= WORK INSTRUCTION =
Please retype the entries exactly as they stand, leaving out any pictures.

[Before-and-after object listings]
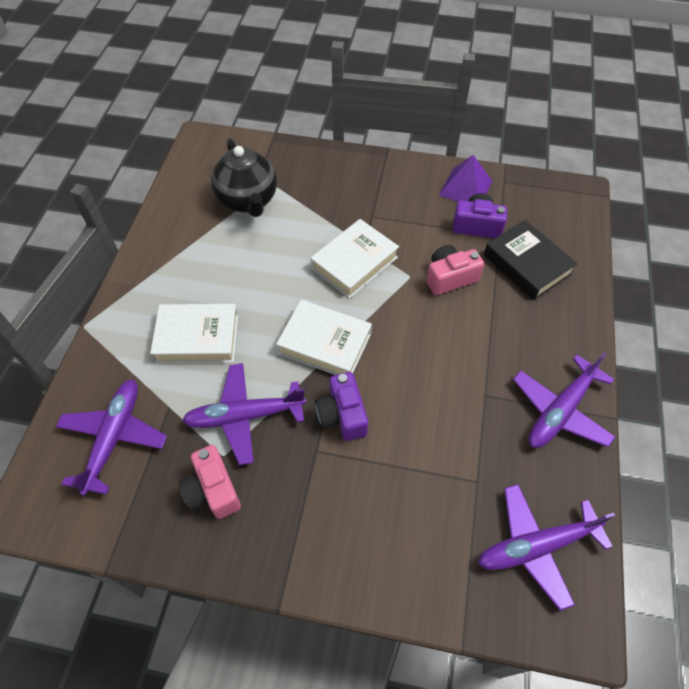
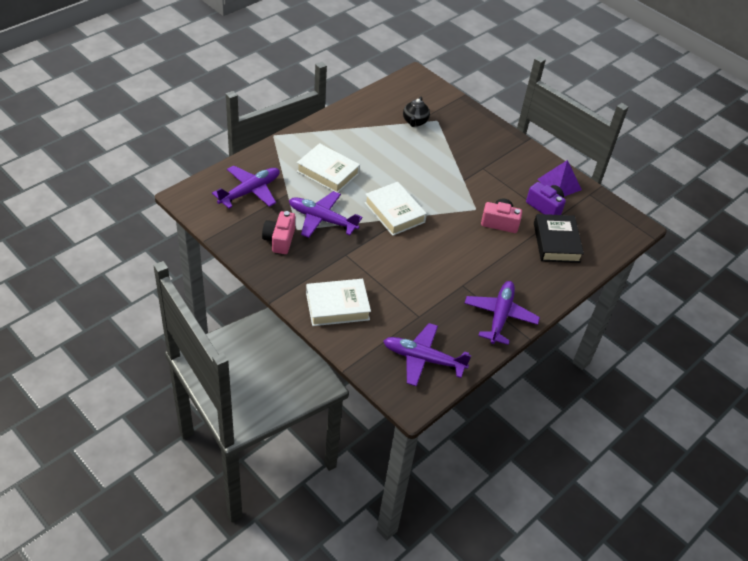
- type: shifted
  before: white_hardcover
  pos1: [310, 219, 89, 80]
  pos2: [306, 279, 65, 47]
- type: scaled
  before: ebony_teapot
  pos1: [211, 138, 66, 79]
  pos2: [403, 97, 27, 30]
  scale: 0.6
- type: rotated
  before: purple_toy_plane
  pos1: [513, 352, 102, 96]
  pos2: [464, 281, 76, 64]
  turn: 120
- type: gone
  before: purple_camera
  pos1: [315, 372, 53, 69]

= SOLUTION FOR THIS EXERCISE =
- type: shifted
  before: white_hardcover
  pos1: [310, 219, 89, 80]
  pos2: [306, 279, 65, 47]
- type: scaled
  before: ebony_teapot
  pos1: [211, 138, 66, 79]
  pos2: [403, 97, 27, 30]
  scale: 0.6
- type: rotated
  before: purple_toy_plane
  pos1: [513, 352, 102, 96]
  pos2: [464, 281, 76, 64]
  turn: 120
- type: gone
  before: purple_camera
  pos1: [315, 372, 53, 69]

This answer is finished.